*Problem statement*. Repeat all entries exactly.

*Extracted information*.
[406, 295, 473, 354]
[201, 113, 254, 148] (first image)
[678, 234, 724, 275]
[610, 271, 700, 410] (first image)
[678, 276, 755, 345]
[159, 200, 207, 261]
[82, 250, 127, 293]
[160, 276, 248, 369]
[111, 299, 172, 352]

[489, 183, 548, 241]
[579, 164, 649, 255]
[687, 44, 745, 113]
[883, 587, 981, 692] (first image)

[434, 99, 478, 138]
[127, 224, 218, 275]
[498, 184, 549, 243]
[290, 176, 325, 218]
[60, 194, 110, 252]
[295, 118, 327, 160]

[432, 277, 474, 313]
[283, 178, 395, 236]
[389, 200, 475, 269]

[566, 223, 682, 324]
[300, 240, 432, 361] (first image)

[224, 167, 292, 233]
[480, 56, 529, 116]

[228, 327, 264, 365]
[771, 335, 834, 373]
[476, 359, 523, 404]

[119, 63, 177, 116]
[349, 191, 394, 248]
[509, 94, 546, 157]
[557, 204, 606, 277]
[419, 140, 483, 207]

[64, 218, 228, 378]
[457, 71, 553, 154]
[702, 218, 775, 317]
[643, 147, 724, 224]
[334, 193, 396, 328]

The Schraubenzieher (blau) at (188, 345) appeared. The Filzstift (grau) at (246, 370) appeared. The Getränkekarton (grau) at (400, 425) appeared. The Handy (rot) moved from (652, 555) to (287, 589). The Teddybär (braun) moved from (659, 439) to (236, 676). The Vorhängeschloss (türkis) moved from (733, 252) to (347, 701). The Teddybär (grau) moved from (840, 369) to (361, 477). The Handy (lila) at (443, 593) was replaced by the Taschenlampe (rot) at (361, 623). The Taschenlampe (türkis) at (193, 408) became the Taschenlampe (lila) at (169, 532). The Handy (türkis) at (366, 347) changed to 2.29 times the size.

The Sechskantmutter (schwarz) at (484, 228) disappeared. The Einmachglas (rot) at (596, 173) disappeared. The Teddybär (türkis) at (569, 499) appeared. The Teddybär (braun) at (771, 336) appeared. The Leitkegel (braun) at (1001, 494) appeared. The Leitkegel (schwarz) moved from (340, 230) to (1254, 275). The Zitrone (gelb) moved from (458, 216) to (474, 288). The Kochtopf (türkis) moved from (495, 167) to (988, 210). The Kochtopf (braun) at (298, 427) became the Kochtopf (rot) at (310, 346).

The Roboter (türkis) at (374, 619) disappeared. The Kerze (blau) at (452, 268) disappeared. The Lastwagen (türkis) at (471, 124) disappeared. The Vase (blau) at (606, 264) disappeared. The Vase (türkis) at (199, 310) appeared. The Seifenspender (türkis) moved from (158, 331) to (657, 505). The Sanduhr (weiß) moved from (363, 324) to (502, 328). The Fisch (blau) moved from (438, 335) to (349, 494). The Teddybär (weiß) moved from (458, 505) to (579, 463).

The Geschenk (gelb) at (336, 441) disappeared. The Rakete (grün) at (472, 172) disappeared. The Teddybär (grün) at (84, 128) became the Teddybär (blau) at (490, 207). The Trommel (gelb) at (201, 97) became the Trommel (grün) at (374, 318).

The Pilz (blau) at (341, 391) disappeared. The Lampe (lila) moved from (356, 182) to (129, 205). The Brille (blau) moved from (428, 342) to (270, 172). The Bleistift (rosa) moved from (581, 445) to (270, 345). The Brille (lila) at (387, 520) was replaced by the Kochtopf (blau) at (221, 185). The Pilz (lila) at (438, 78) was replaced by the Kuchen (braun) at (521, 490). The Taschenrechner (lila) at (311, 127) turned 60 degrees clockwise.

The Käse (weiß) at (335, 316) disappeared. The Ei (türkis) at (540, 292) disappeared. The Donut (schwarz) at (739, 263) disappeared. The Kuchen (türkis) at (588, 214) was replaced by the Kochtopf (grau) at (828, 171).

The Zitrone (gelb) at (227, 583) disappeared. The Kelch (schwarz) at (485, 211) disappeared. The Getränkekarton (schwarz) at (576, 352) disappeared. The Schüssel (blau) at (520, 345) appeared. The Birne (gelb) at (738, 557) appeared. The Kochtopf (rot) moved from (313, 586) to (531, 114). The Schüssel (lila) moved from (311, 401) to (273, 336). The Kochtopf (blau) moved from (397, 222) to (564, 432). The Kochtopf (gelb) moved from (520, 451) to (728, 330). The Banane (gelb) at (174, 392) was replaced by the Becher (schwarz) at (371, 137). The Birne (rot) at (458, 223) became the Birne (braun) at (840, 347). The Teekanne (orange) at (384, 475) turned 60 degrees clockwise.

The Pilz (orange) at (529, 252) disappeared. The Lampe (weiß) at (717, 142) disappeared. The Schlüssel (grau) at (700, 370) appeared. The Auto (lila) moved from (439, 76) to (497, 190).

*Task answer*.
[406, 295, 473, 354]
[201, 113, 254, 148] (first image)
[678, 234, 724, 275]
[610, 271, 700, 410] (first image)
[678, 276, 755, 345]
[159, 200, 207, 261]
[82, 250, 127, 293]
[160, 276, 248, 369]
[111, 299, 172, 352]

[489, 183, 548, 241]
[579, 164, 649, 255]
[687, 44, 745, 113]
[883, 587, 981, 692] (first image)

[434, 99, 478, 138]
[127, 224, 218, 275]
[498, 184, 549, 243]
[290, 176, 325, 218]
[60, 194, 110, 252]
[295, 118, 327, 160]

[432, 277, 474, 313]
[283, 178, 395, 236]
[389, 200, 475, 269]

[566, 223, 682, 324]
[300, 240, 432, 361] (first image)

[224, 167, 292, 233]
[480, 56, 529, 116]

[228, 327, 264, 365]
[771, 335, 834, 373]
[476, 359, 523, 404]

[119, 63, 177, 116]
[349, 191, 394, 248]
[509, 94, 546, 157]
[557, 204, 606, 277]
[419, 140, 483, 207]

[64, 218, 228, 378]
[457, 71, 553, 154]
[702, 218, 775, 317]
[643, 147, 724, 224]
[334, 193, 396, 328]

The Schraubenzieher (blau) at (188, 345) appeared. The Filzstift (grau) at (246, 370) appeared. The Getränkekarton (grau) at (400, 425) appeared. The Handy (rot) moved from (652, 555) to (287, 589). The Teddybär (braun) moved from (659, 439) to (236, 676). The Vorhängeschloss (türkis) moved from (733, 252) to (347, 701). The Teddybär (grau) moved from (840, 369) to (361, 477). The Handy (lila) at (443, 593) was replaced by the Taschenlampe (rot) at (361, 623). The Taschenlampe (türkis) at (193, 408) became the Taschenlampe (lila) at (169, 532). The Handy (türkis) at (366, 347) changed to 2.29 times the size.

The Sechskantmutter (schwarz) at (484, 228) disappeared. The Einmachglas (rot) at (596, 173) disappeared. The Teddybär (türkis) at (569, 499) appeared. The Teddybär (braun) at (771, 336) appeared. The Leitkegel (braun) at (1001, 494) appeared. The Leitkegel (schwarz) moved from (340, 230) to (1254, 275). The Zitrone (gelb) moved from (458, 216) to (474, 288). The Kochtopf (türkis) moved from (495, 167) to (988, 210). The Kochtopf (braun) at (298, 427) became the Kochtopf (rot) at (310, 346).

The Roboter (türkis) at (374, 619) disappeared. The Kerze (blau) at (452, 268) disappeared. The Lastwagen (türkis) at (471, 124) disappeared. The Vase (blau) at (606, 264) disappeared. The Vase (türkis) at (199, 310) appeared. The Seifenspender (türkis) moved from (158, 331) to (657, 505). The Sanduhr (weiß) moved from (363, 324) to (502, 328). The Fisch (blau) moved from (438, 335) to (349, 494). The Teddybär (weiß) moved from (458, 505) to (579, 463).

The Geschenk (gelb) at (336, 441) disappeared. The Rakete (grün) at (472, 172) disappeared. The Teddybär (grün) at (84, 128) became the Teddybär (blau) at (490, 207). The Trommel (gelb) at (201, 97) became the Trommel (grün) at (374, 318).

The Pilz (blau) at (341, 391) disappeared. The Lampe (lila) moved from (356, 182) to (129, 205). The Brille (blau) moved from (428, 342) to (270, 172). The Bleistift (rosa) moved from (581, 445) to (270, 345). The Brille (lila) at (387, 520) was replaced by the Kochtopf (blau) at (221, 185). The Pilz (lila) at (438, 78) was replaced by the Kuchen (braun) at (521, 490). The Taschenrechner (lila) at (311, 127) turned 60 degrees clockwise.

The Käse (weiß) at (335, 316) disappeared. The Ei (türkis) at (540, 292) disappeared. The Donut (schwarz) at (739, 263) disappeared. The Kuchen (türkis) at (588, 214) was replaced by the Kochtopf (grau) at (828, 171).

The Zitrone (gelb) at (227, 583) disappeared. The Kelch (schwarz) at (485, 211) disappeared. The Getränkekarton (schwarz) at (576, 352) disappeared. The Schüssel (blau) at (520, 345) appeared. The Birne (gelb) at (738, 557) appeared. The Kochtopf (rot) moved from (313, 586) to (531, 114). The Schüssel (lila) moved from (311, 401) to (273, 336). The Kochtopf (blau) moved from (397, 222) to (564, 432). The Kochtopf (gelb) moved from (520, 451) to (728, 330). The Banane (gelb) at (174, 392) was replaced by the Becher (schwarz) at (371, 137). The Birne (rot) at (458, 223) became the Birne (braun) at (840, 347). The Teekanne (orange) at (384, 475) turned 60 degrees clockwise.

The Pilz (orange) at (529, 252) disappeared. The Lampe (weiß) at (717, 142) disappeared. The Schlüssel (grau) at (700, 370) appeared. The Auto (lila) moved from (439, 76) to (497, 190).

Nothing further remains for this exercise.